● **WORK TO BE COMPLETED**: The answer must be every line of the records in which the string "minus" appears.

Items listed in a dataset
--*--
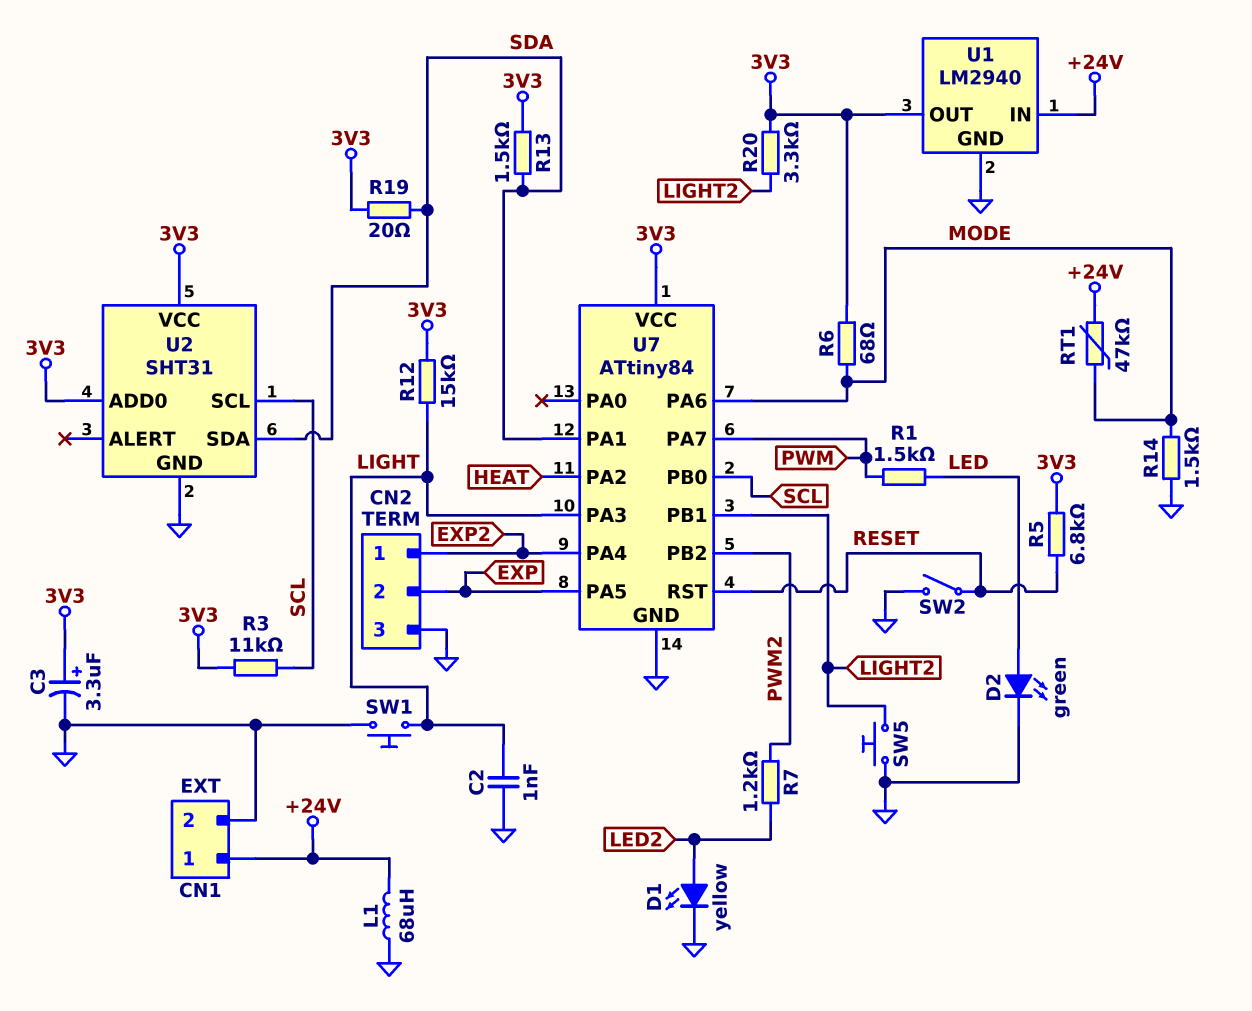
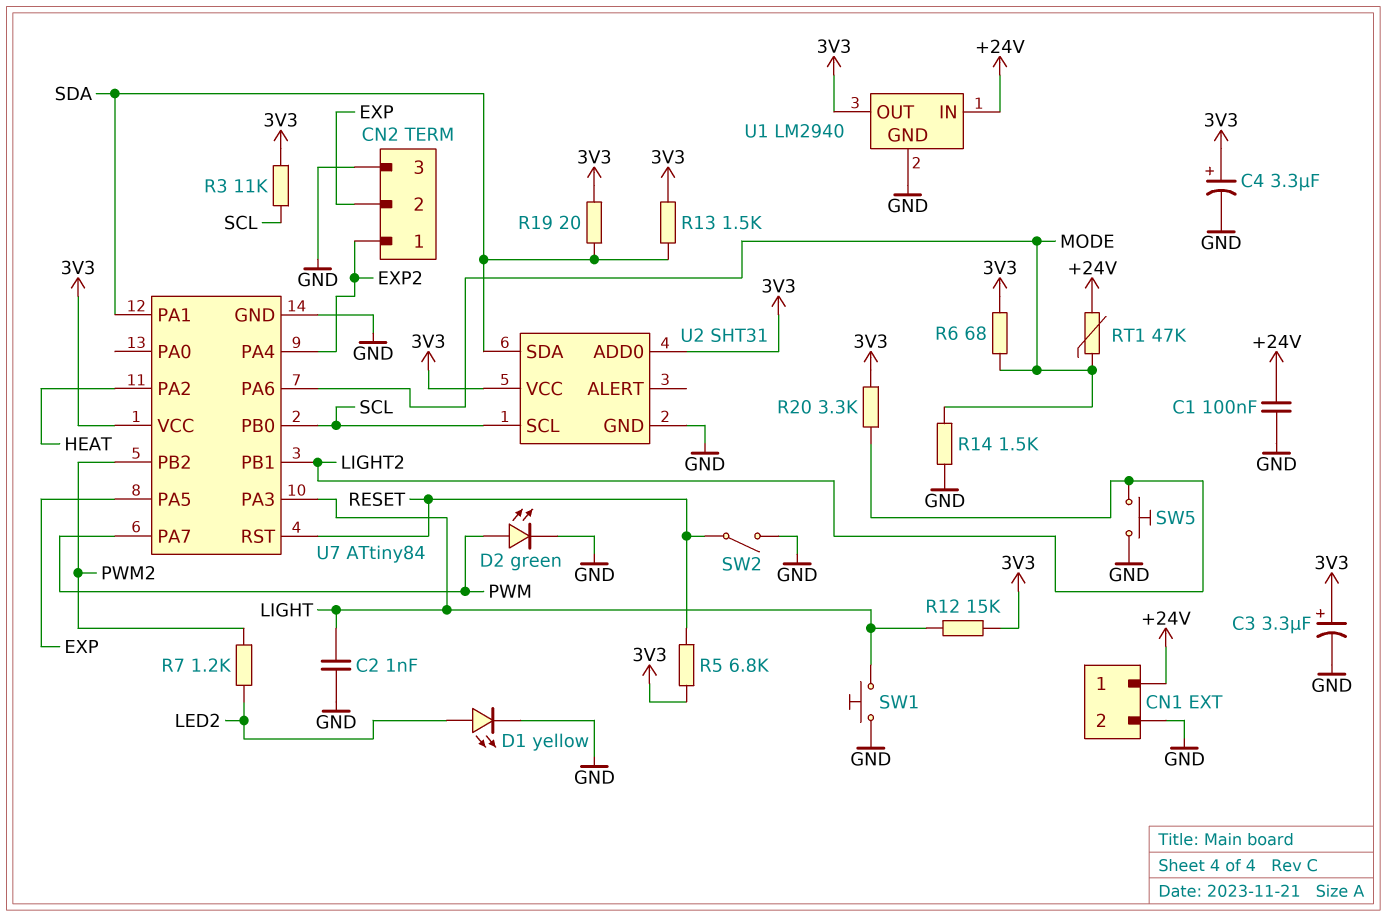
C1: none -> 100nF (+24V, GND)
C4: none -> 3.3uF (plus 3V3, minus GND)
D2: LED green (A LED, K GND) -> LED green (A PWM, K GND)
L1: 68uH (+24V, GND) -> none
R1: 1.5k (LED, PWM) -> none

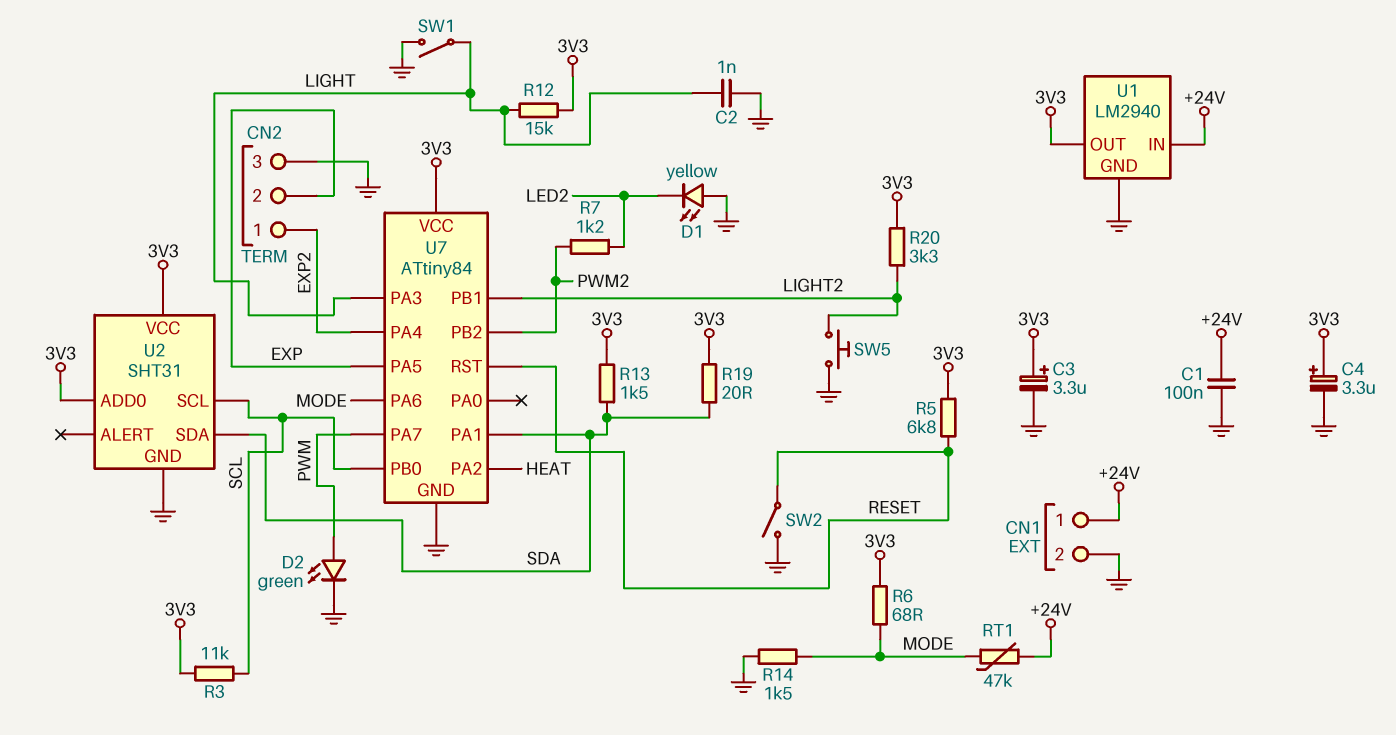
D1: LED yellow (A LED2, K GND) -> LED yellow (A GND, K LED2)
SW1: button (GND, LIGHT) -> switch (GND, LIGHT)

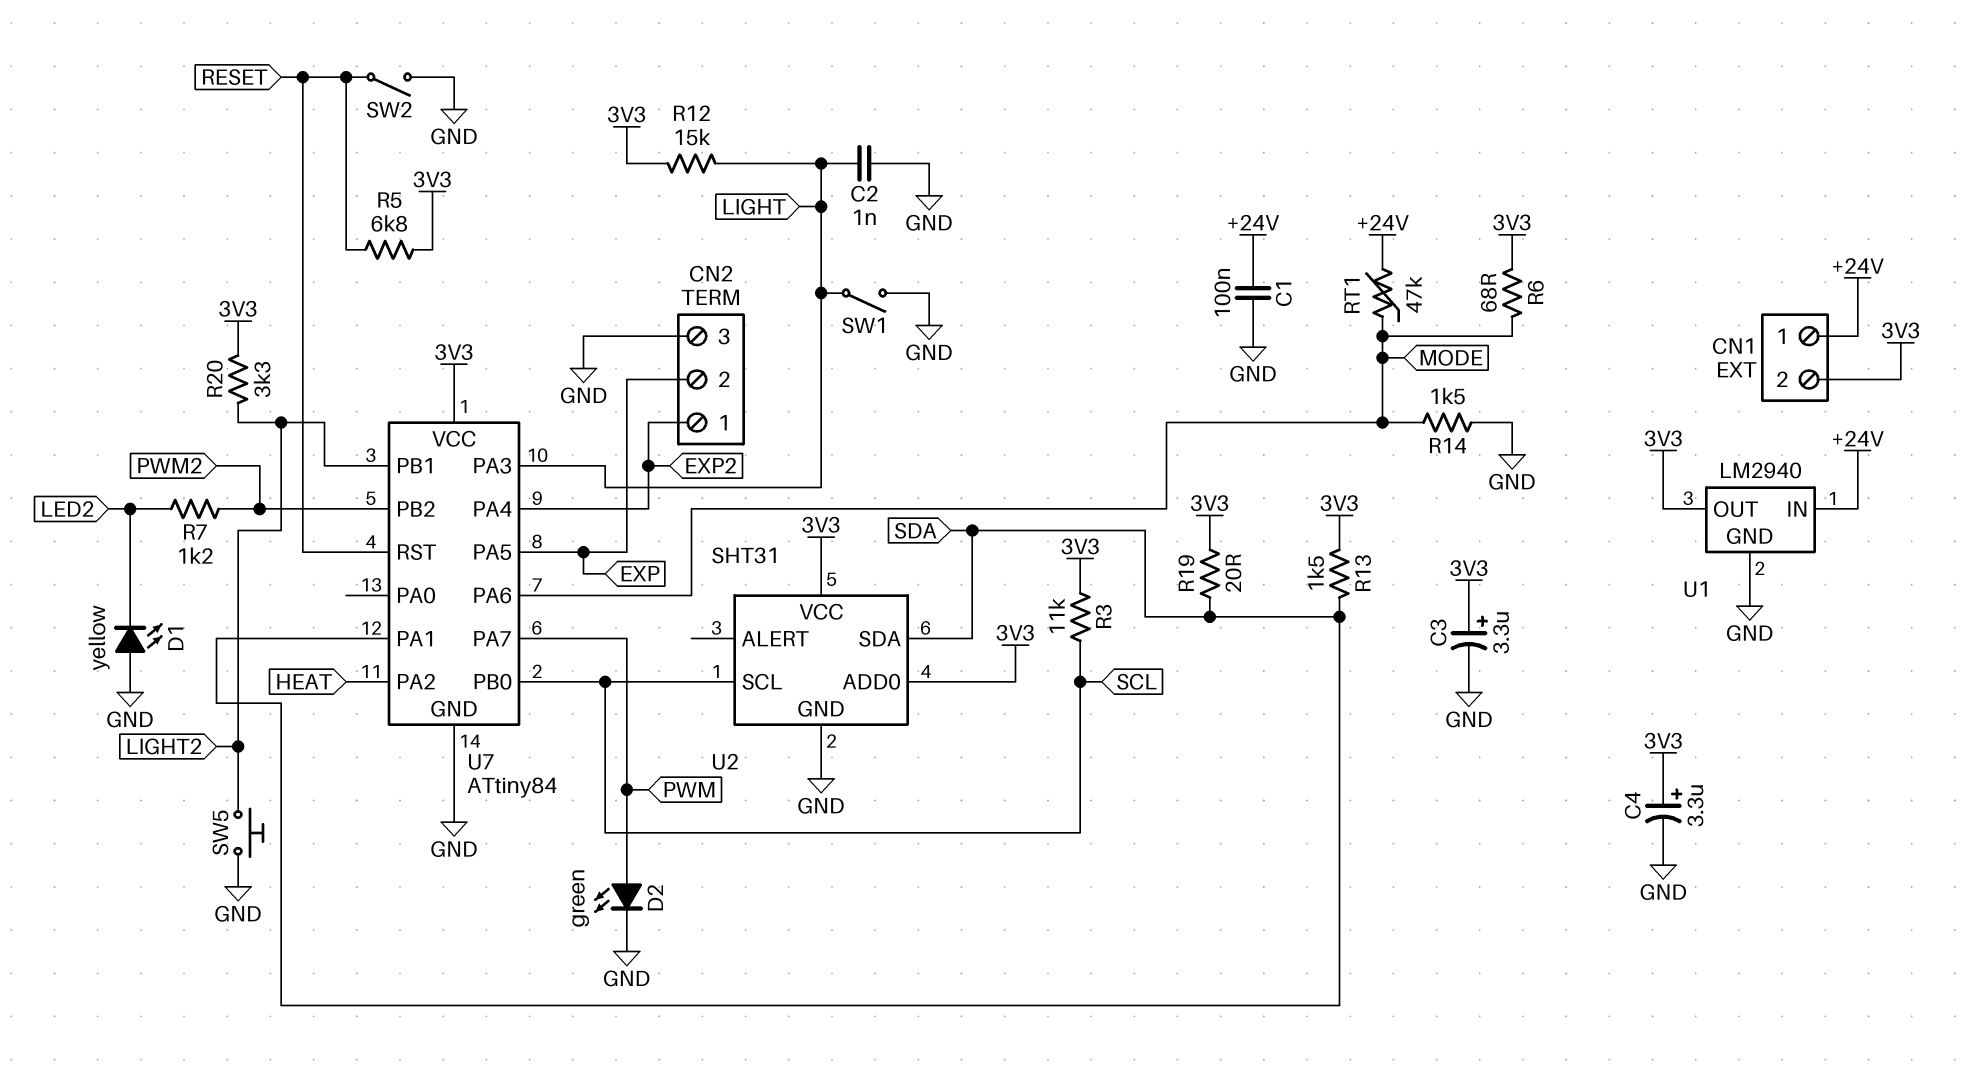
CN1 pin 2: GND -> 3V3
--*--
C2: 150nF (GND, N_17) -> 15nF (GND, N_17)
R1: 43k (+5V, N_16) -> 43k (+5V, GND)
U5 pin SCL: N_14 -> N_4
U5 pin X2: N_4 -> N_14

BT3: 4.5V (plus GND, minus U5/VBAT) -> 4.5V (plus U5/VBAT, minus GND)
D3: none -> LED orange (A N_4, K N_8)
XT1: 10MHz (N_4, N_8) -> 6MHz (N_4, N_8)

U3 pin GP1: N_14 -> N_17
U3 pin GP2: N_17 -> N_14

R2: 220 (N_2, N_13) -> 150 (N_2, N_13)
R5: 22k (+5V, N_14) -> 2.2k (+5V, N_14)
--*--
● **TASK RESPONSE**:
C4: none -> 3.3uF (plus 3V3, minus GND)
BT3: 4.5V (plus GND, minus U5/VBAT) -> 4.5V (plus U5/VBAT, minus GND)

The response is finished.